YOUR ASSIGNMENT: Copy every line of the data that includes the string "degrees".

Object position data

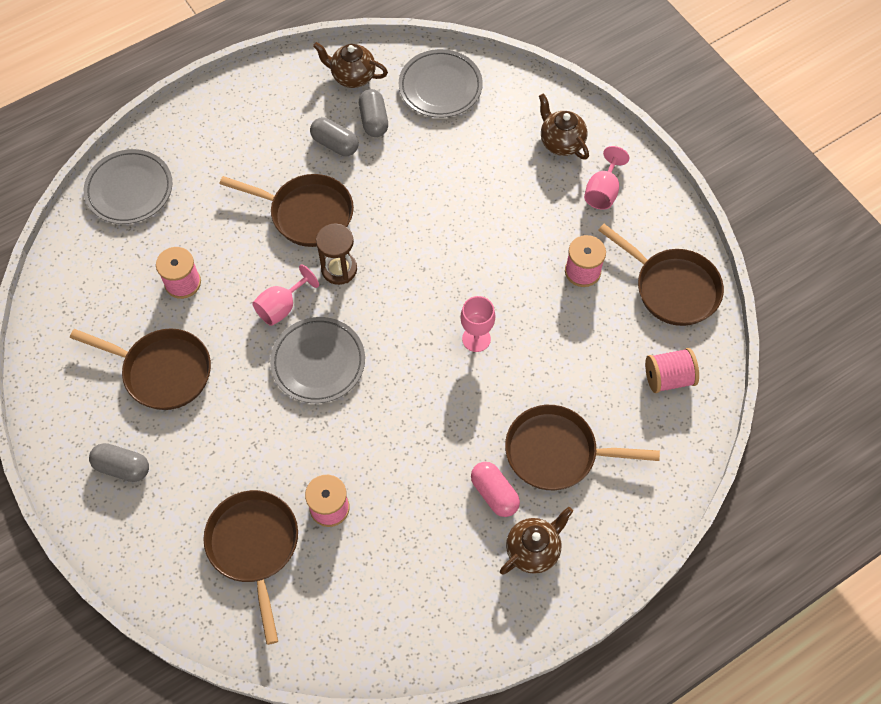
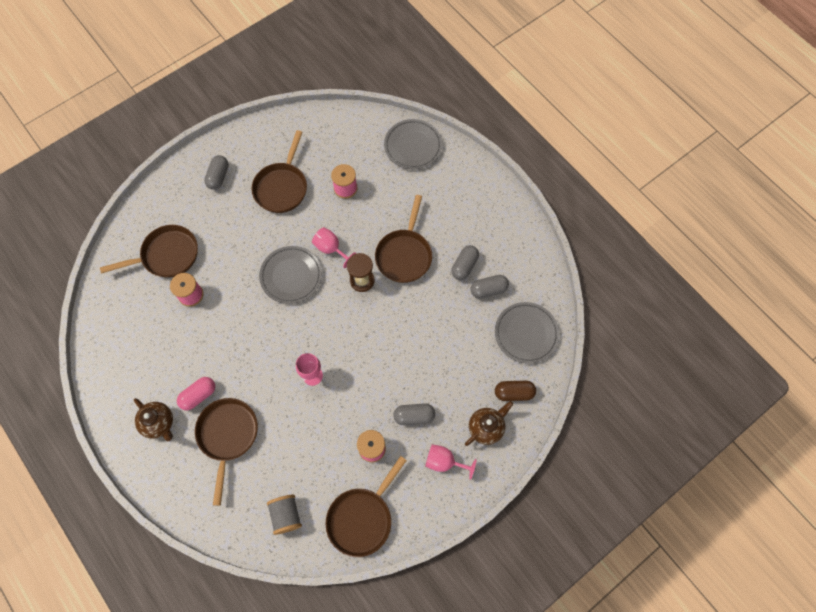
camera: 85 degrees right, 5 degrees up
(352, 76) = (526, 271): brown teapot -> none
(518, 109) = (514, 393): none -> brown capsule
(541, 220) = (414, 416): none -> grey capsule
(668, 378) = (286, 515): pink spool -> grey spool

* * *

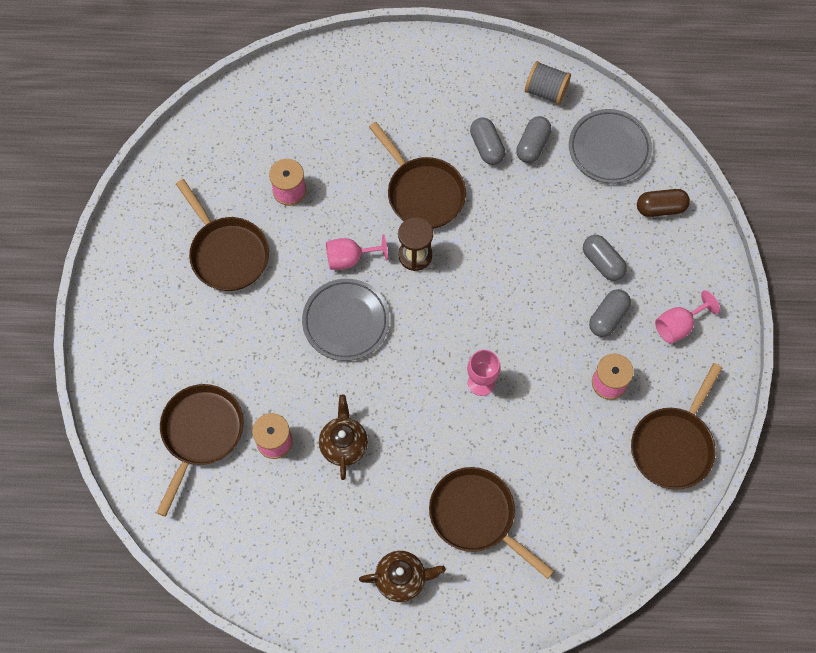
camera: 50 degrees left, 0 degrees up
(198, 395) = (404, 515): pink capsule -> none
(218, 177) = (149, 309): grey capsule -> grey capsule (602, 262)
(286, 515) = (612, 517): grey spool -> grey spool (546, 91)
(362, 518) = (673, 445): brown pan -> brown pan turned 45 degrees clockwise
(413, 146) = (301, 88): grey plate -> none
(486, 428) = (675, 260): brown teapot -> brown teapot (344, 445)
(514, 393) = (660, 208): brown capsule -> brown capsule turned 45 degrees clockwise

EXERCISE RESPONSE:
camera: 85 degrees right, 5 degrees up
camera: 50 degrees left, 0 degrees up
(362, 518) = (673, 445): brown pan -> brown pan turned 45 degrees clockwise
(514, 393) = (660, 208): brown capsule -> brown capsule turned 45 degrees clockwise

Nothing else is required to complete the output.